ACTIVITY. Until you reach the line containing "LIGHT3: KY-018 -> LM393", reproduce each line of the listing exactly, please, and include that line as well.

========================================================================

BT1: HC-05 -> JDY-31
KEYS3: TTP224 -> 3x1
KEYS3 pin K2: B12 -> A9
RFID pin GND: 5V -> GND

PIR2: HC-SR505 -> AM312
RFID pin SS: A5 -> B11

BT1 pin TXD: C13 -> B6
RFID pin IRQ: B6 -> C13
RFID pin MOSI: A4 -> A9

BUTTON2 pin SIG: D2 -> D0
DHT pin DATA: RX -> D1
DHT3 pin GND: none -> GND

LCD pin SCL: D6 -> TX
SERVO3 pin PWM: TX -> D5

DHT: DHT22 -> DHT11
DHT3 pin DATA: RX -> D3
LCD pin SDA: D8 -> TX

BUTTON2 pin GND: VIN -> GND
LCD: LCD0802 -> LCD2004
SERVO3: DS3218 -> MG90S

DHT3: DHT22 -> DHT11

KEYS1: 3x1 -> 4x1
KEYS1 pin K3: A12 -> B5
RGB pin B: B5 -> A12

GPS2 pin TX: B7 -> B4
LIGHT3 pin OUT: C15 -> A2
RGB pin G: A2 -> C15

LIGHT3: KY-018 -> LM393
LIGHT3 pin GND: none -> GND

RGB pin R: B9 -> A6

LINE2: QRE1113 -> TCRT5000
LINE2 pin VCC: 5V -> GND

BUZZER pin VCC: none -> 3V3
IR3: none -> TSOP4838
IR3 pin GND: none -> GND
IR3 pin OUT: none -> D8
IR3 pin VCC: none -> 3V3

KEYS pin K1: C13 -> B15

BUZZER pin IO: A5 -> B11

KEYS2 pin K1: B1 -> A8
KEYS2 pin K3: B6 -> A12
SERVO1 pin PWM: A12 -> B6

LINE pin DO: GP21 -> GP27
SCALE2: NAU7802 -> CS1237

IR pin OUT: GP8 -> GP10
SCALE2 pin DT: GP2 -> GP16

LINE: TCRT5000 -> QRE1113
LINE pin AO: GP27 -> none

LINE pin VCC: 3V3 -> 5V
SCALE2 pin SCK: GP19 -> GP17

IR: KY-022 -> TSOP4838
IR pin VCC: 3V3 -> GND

========================================================================

EXERCISE SOLUTION.
BT1: HC-05 -> JDY-31
KEYS3: TTP224 -> 3x1
KEYS3 pin K2: B12 -> A9
RFID pin GND: 5V -> GND

PIR2: HC-SR505 -> AM312
RFID pin SS: A5 -> B11

BT1 pin TXD: C13 -> B6
RFID pin IRQ: B6 -> C13
RFID pin MOSI: A4 -> A9

BUTTON2 pin SIG: D2 -> D0
DHT pin DATA: RX -> D1
DHT3 pin GND: none -> GND

LCD pin SCL: D6 -> TX
SERVO3 pin PWM: TX -> D5

DHT: DHT22 -> DHT11
DHT3 pin DATA: RX -> D3
LCD pin SDA: D8 -> TX

BUTTON2 pin GND: VIN -> GND
LCD: LCD0802 -> LCD2004
SERVO3: DS3218 -> MG90S

DHT3: DHT22 -> DHT11

KEYS1: 3x1 -> 4x1
KEYS1 pin K3: A12 -> B5
RGB pin B: B5 -> A12

GPS2 pin TX: B7 -> B4
LIGHT3 pin OUT: C15 -> A2
RGB pin G: A2 -> C15

LIGHT3: KY-018 -> LM393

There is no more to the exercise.